[What is expected] Where does the word "degrees" appear in the entries below? Copy each line that holds it.

=== Material for this exercise ===

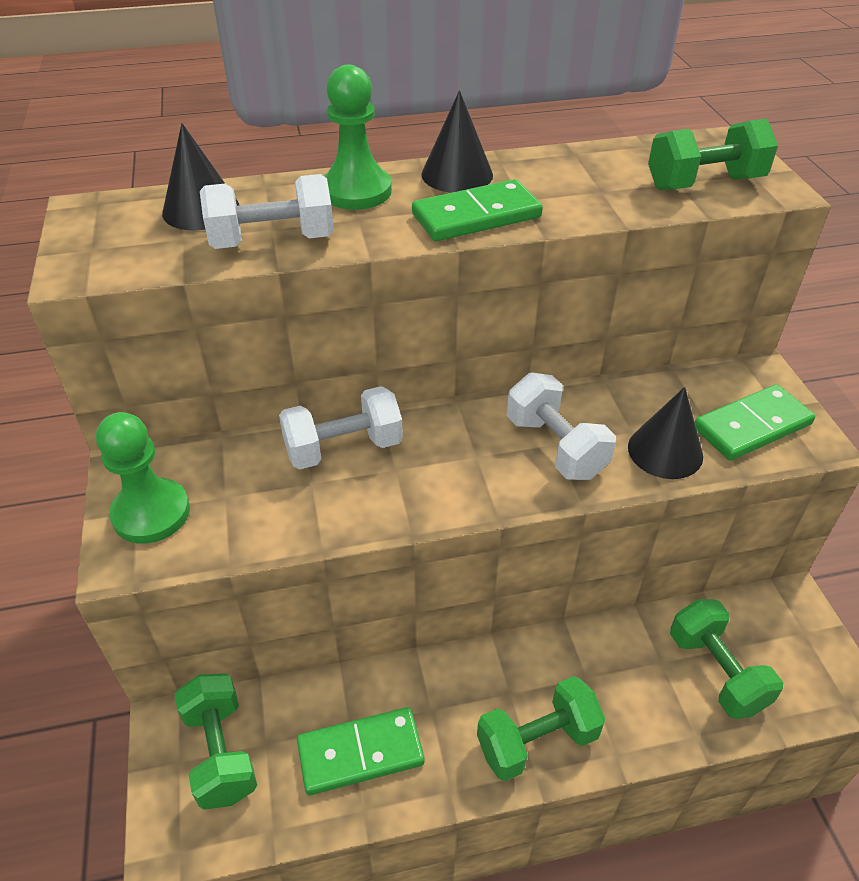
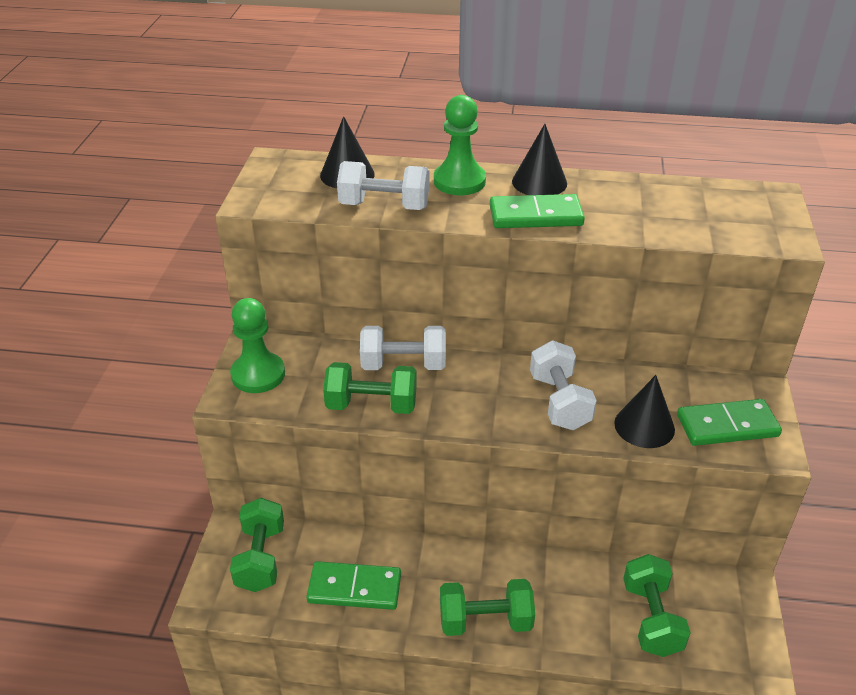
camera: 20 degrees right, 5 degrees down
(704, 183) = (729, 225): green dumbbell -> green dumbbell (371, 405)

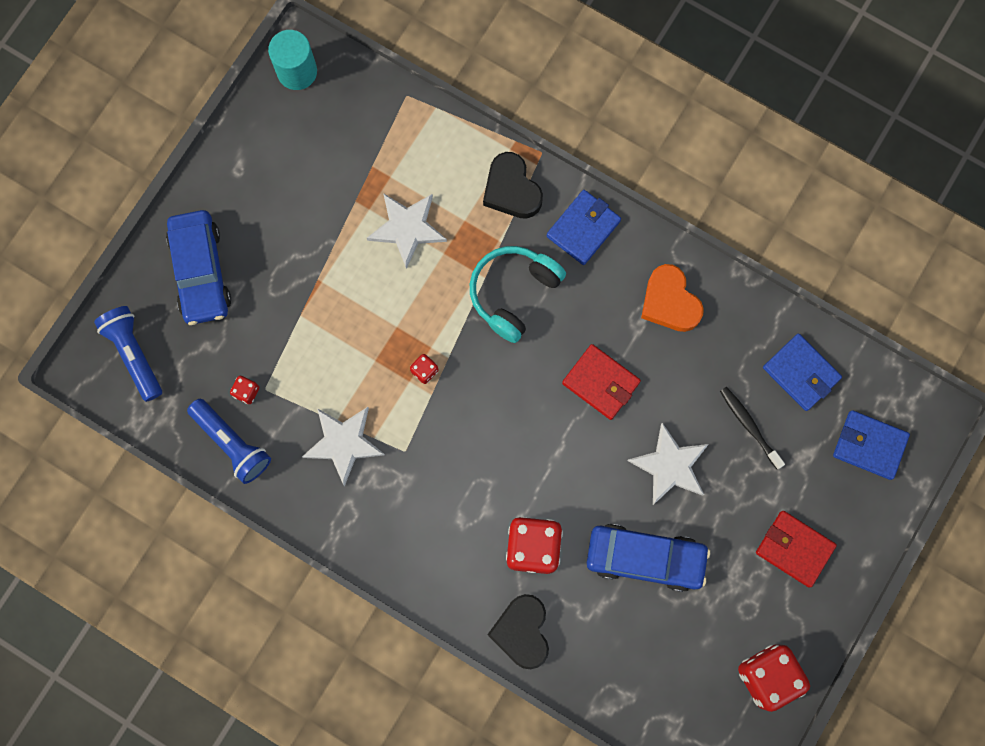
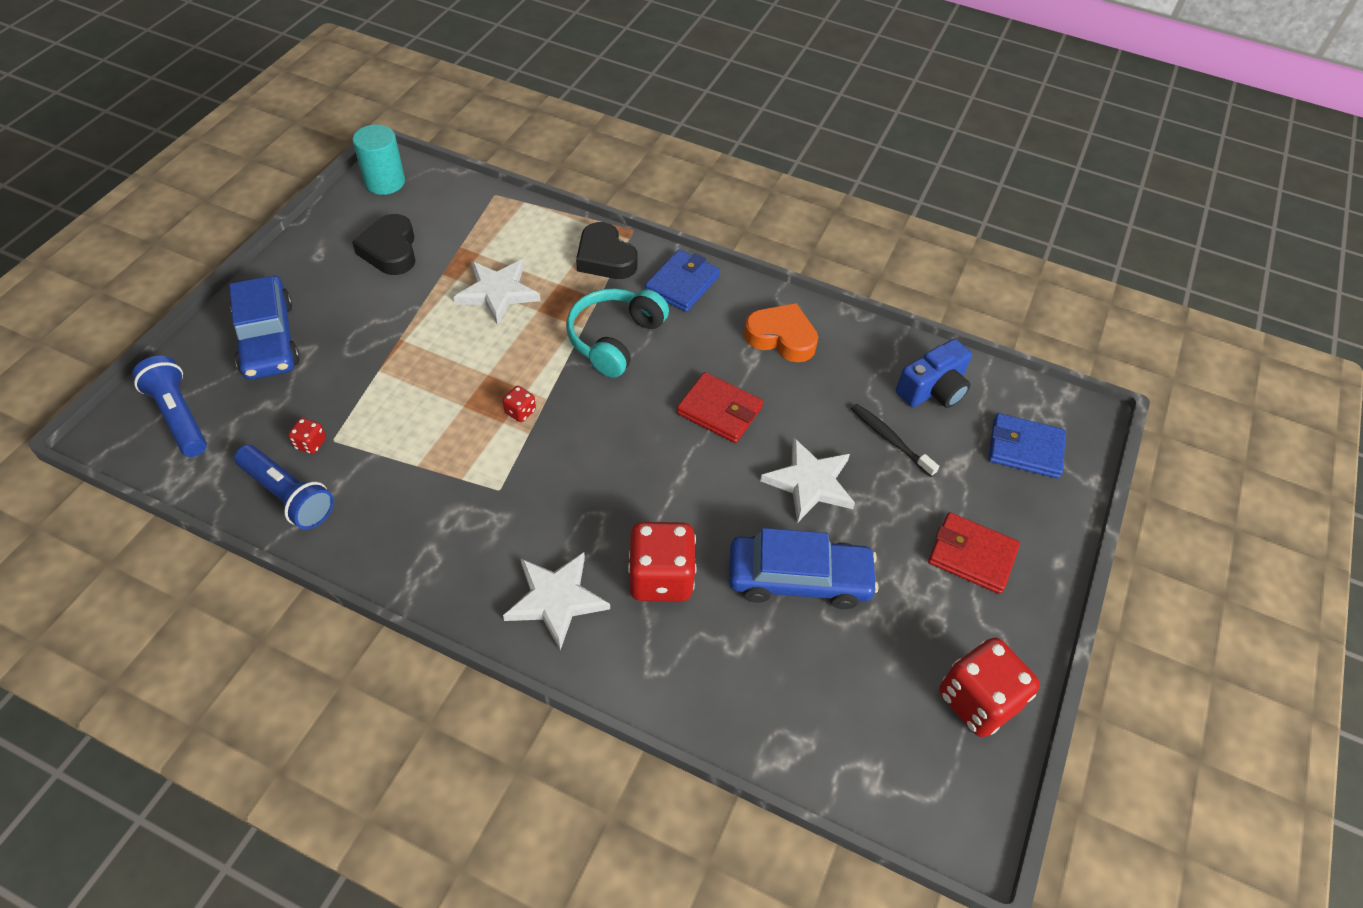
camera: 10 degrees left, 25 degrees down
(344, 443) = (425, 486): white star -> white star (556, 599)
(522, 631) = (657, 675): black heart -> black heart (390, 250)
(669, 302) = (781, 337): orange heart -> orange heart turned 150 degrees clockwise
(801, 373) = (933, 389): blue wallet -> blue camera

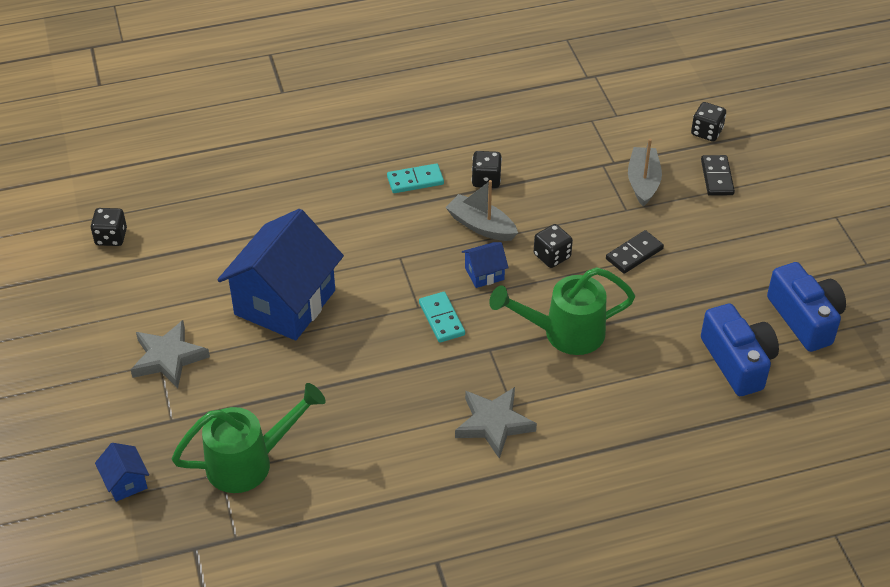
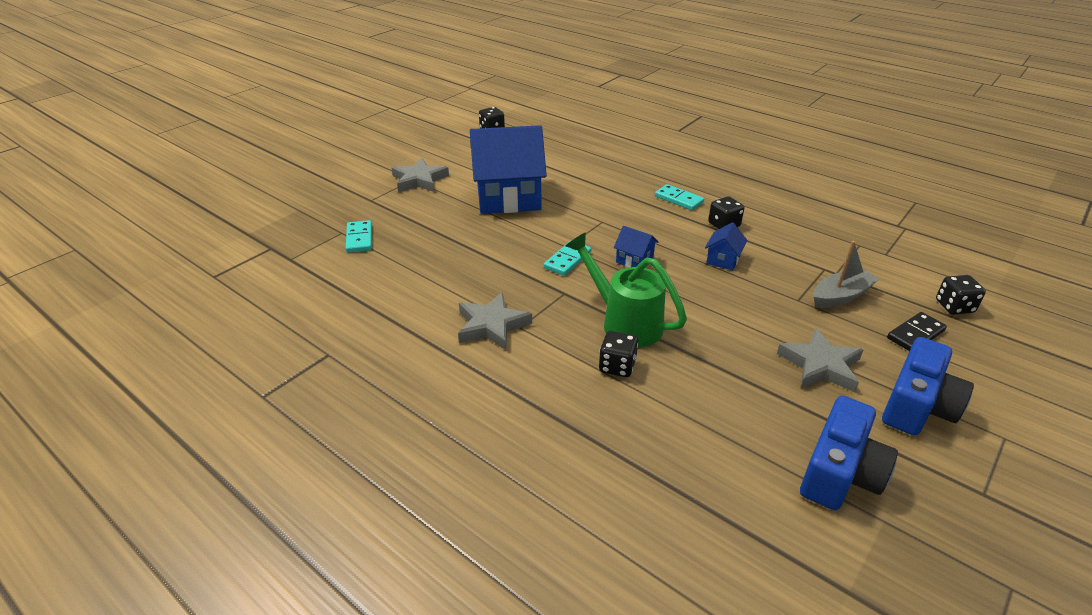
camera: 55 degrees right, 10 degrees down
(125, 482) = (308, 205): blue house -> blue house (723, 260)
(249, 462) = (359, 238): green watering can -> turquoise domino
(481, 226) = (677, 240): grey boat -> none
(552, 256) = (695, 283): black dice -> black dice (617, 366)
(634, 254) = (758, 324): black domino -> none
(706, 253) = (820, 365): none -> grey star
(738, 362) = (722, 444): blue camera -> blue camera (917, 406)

===

[Response to the task]
camera: 20 degrees right, 5 degrees down
camera: 10 degrees left, 25 degrees down
(669, 302) = (781, 337): orange heart -> orange heart turned 150 degrees clockwise
camera: 55 degrees right, 10 degrees down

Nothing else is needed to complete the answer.